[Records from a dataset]
"""

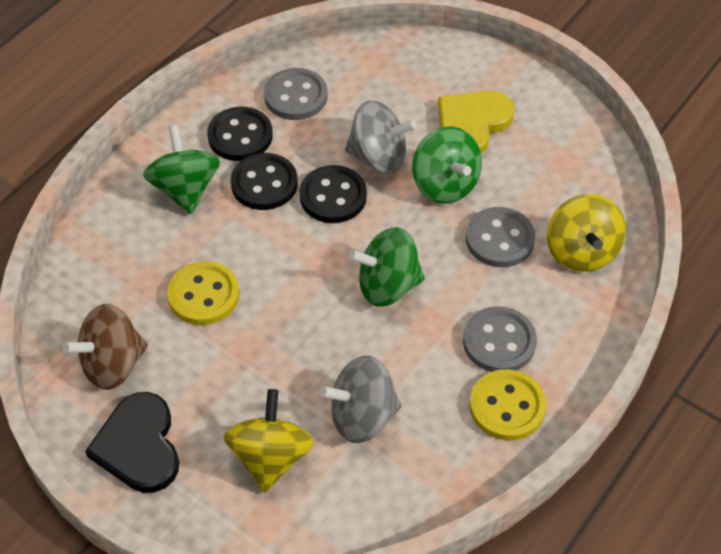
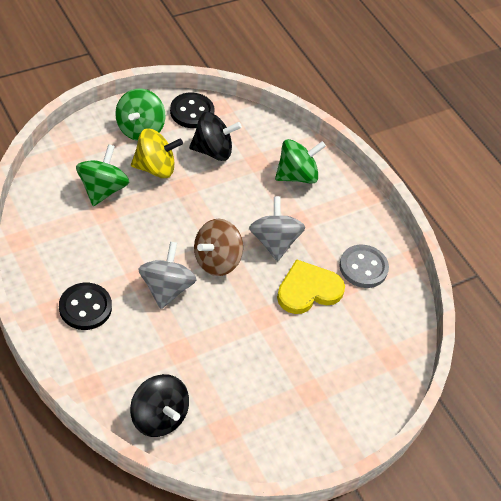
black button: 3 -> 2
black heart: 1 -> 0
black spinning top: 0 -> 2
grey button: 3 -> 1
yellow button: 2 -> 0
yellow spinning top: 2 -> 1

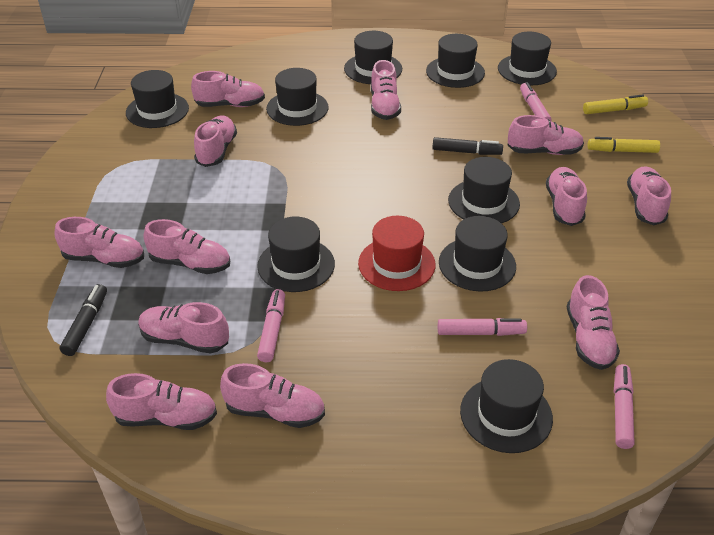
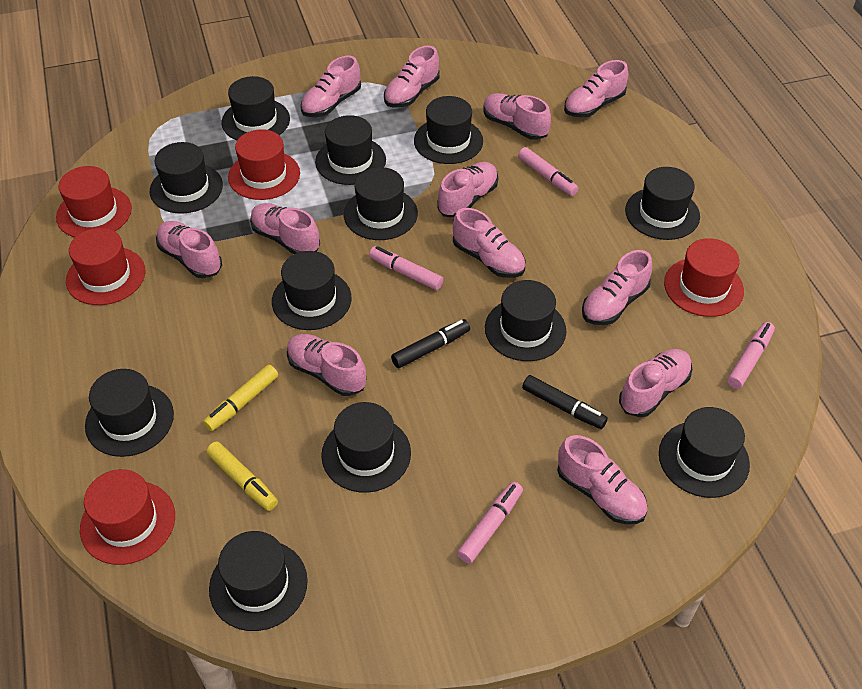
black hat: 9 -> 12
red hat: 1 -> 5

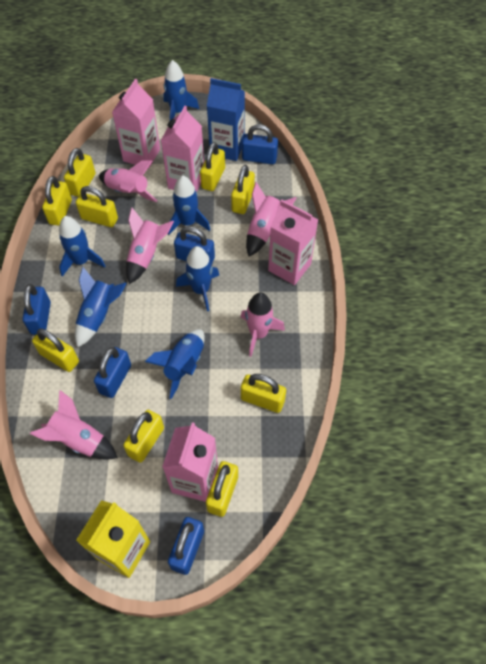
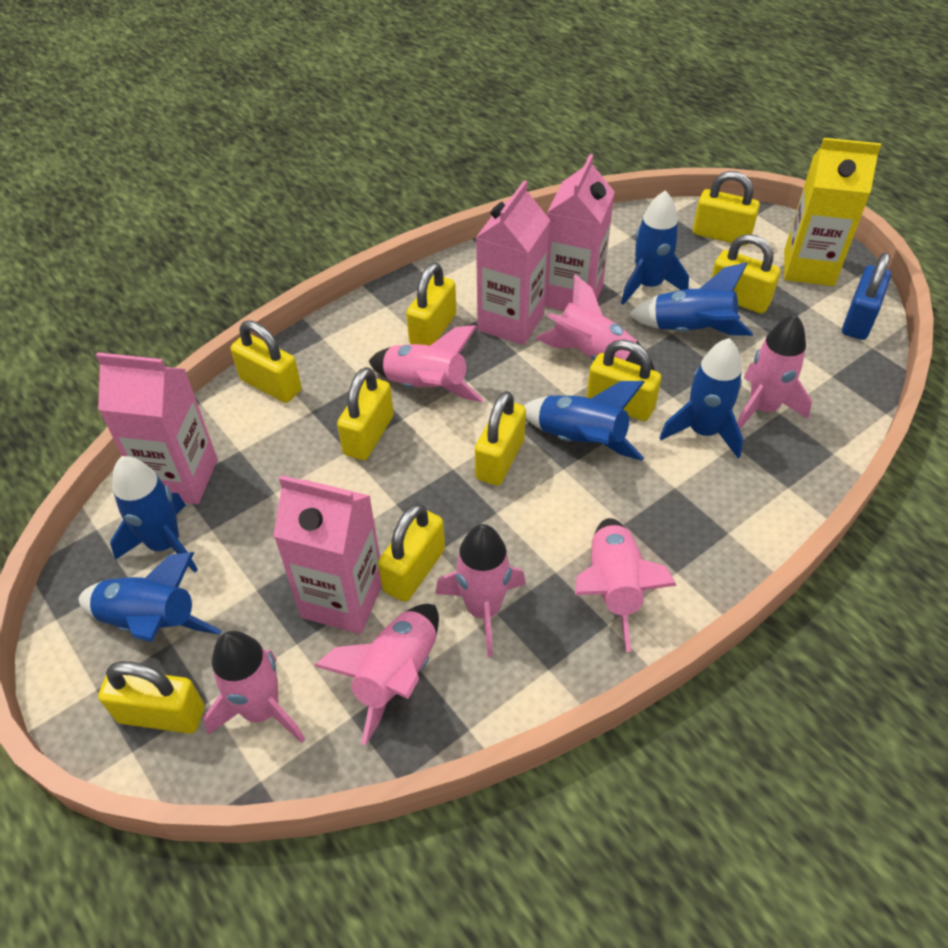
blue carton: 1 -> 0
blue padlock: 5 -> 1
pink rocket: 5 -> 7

"""

TASK TO COMPLETE -
Your reply is the full set of entries reproduced exactly, with images omitted.

RESULT OF THE TASK -
black button: 3 -> 2
black heart: 1 -> 0
black spinning top: 0 -> 2
grey button: 3 -> 1
yellow button: 2 -> 0
yellow spinning top: 2 -> 1

black hat: 9 -> 12
red hat: 1 -> 5

blue carton: 1 -> 0
blue padlock: 5 -> 1
pink rocket: 5 -> 7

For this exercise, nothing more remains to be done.